Object change descriptions:

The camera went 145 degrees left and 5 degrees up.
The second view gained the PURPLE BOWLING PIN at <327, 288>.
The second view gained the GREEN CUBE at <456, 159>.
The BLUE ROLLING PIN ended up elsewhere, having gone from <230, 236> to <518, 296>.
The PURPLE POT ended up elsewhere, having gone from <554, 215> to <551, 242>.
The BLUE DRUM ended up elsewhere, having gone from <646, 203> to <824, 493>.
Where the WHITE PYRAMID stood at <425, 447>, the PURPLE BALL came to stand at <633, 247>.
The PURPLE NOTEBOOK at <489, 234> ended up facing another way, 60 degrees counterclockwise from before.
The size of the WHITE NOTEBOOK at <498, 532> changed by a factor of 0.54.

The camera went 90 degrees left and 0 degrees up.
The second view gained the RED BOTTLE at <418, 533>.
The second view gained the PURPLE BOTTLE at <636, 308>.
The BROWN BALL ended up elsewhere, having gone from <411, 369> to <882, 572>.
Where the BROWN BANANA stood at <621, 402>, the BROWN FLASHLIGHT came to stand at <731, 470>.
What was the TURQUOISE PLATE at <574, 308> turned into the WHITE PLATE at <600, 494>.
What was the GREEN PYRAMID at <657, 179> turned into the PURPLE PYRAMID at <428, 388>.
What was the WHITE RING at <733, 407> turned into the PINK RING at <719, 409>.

==

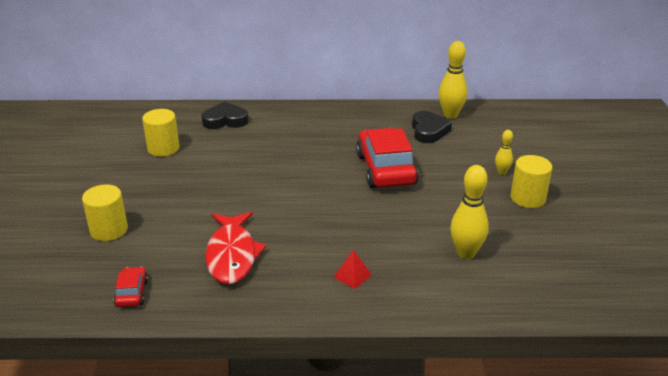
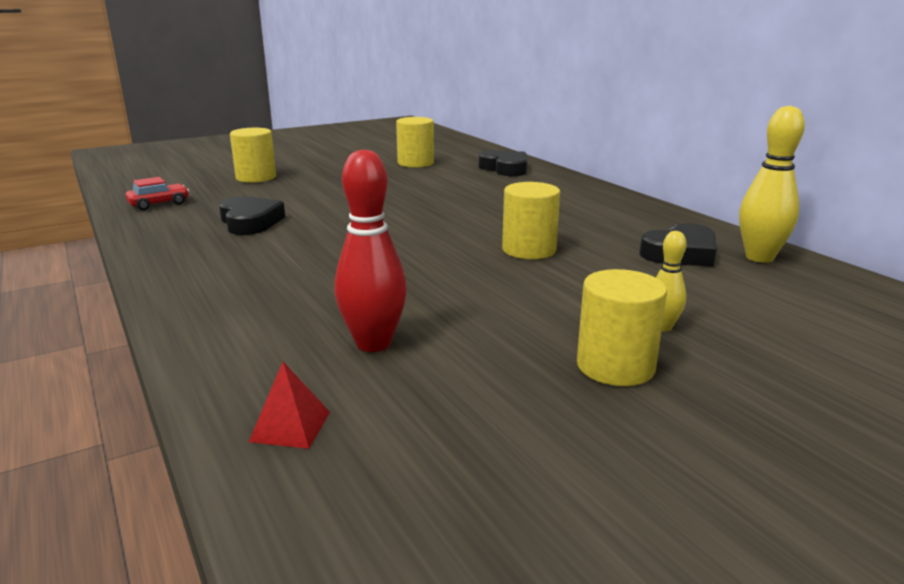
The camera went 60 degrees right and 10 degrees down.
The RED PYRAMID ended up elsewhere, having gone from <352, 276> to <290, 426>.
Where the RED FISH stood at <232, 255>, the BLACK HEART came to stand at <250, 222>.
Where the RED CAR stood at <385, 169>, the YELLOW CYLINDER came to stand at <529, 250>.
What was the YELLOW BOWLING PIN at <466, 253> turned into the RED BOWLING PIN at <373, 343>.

TASK DESCRIPTION
Above are the records. Copy the lines beginning at the one that has "The PURPLE POT" and ending with the one that has "The PURPLE NOTEBOOK", unchanged.

RESULT OF THE TASK
The PURPLE POT ended up elsewhere, having gone from <554, 215> to <551, 242>.
The BLUE DRUM ended up elsewhere, having gone from <646, 203> to <824, 493>.
Where the WHITE PYRAMID stood at <425, 447>, the PURPLE BALL came to stand at <633, 247>.
The PURPLE NOTEBOOK at <489, 234> ended up facing another way, 60 degrees counterclockwise from before.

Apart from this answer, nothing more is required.